[Items from a dataset]
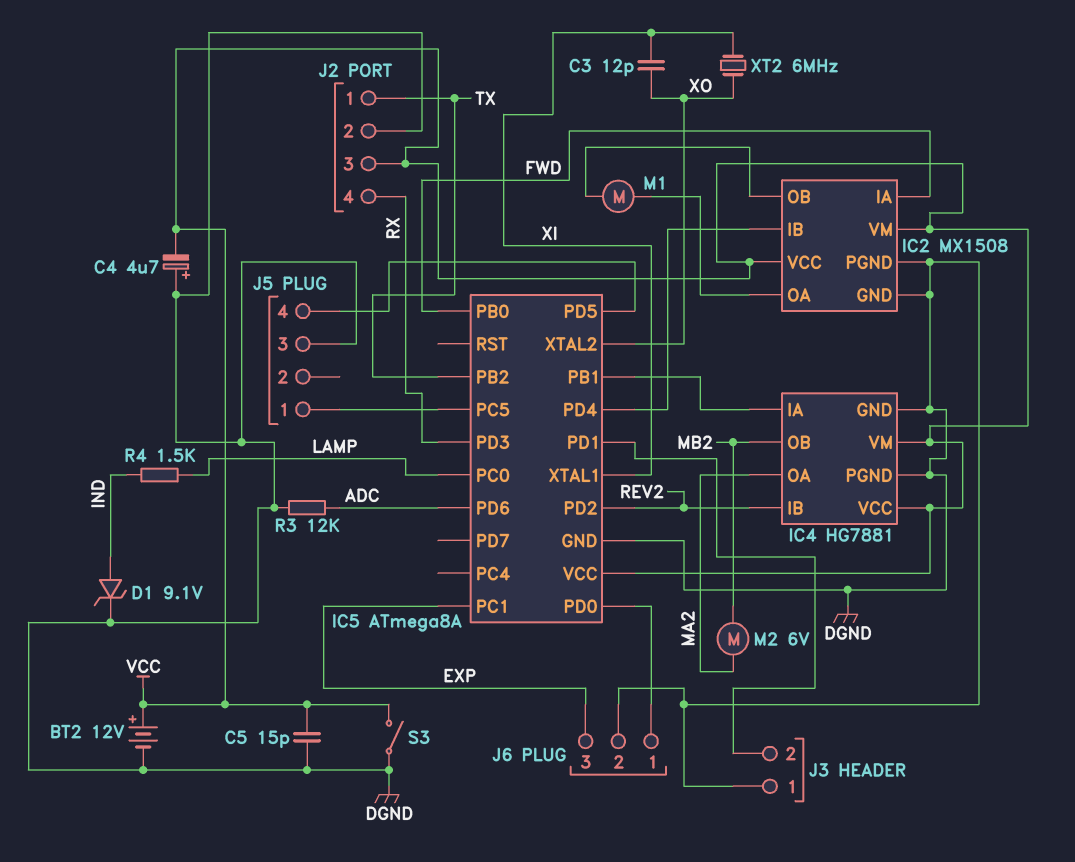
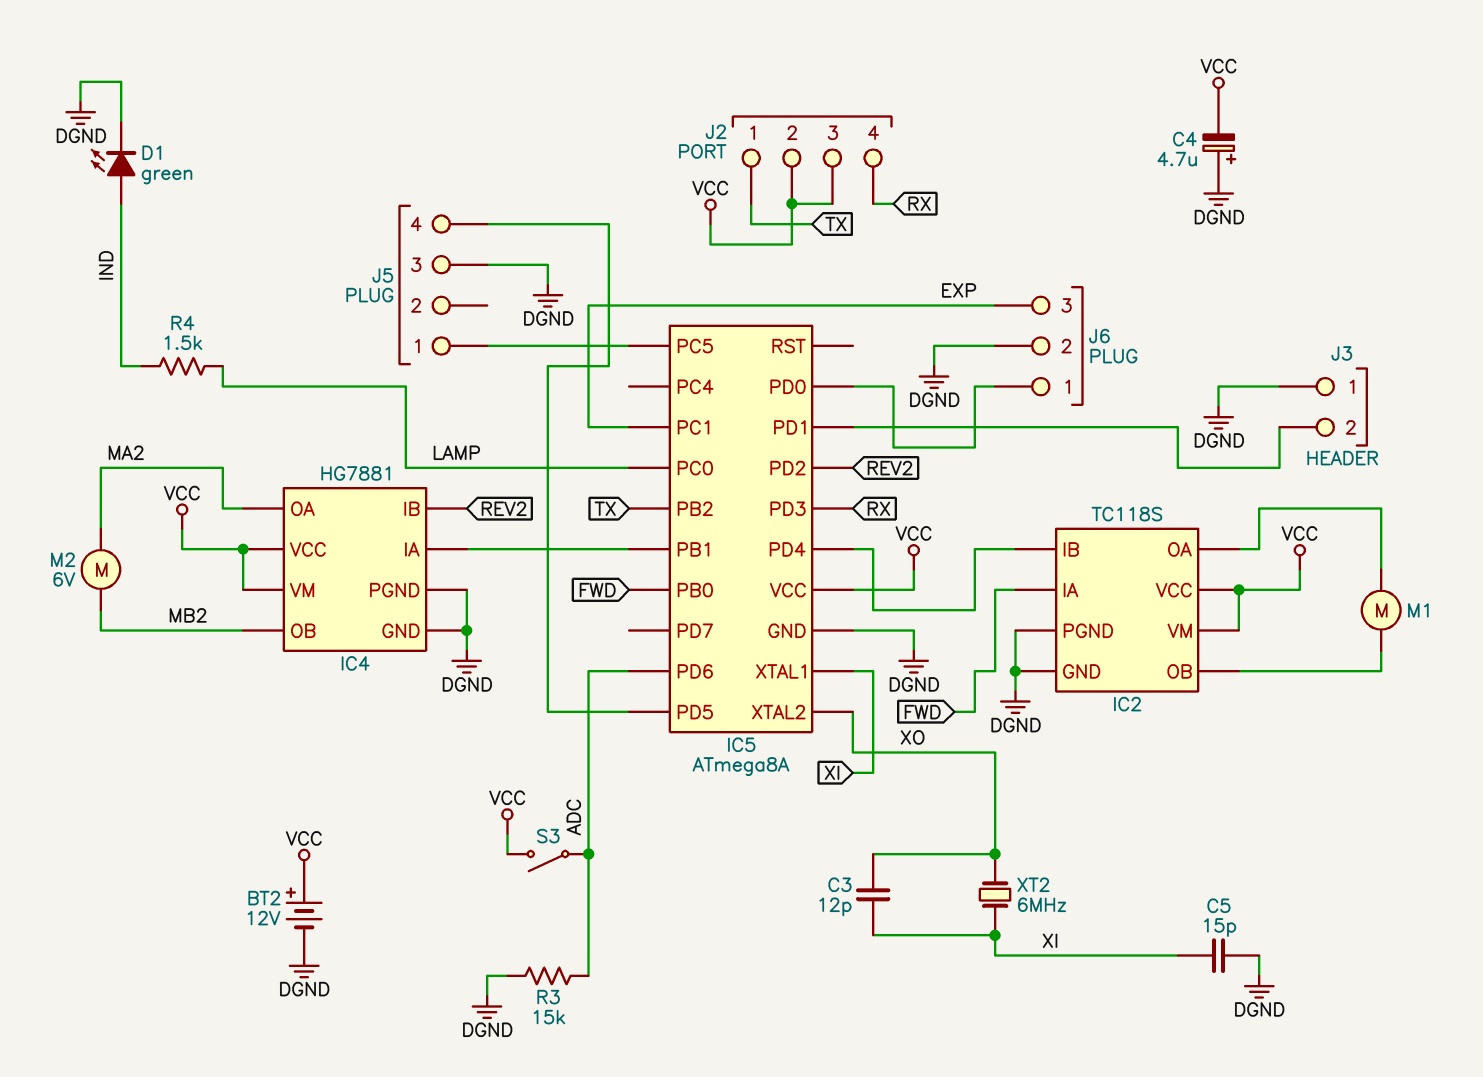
C5: 15pF (DGND, VCC) -> 15pF (DGND, XI)
D1: zener 9.1V (A IND, K DGND) -> LED green (A IND, K DGND)
IC2: MX1508 -> TC118S
J2 pin 2: DGND -> VCC
R3: 12k (ADC, DGND) -> 15k (ADC, DGND)
S3: switch (DGND, VCC) -> switch (ADC, VCC)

(EXERCISE INSTRUCTIONS): Starting with the line that contains "D1: zener 9.1V", restate every line up to and including the last one above, exactly.

(WRITTEN ANSWER):
D1: zener 9.1V (A IND, K DGND) -> LED green (A IND, K DGND)
IC2: MX1508 -> TC118S
J2 pin 2: DGND -> VCC
R3: 12k (ADC, DGND) -> 15k (ADC, DGND)
S3: switch (DGND, VCC) -> switch (ADC, VCC)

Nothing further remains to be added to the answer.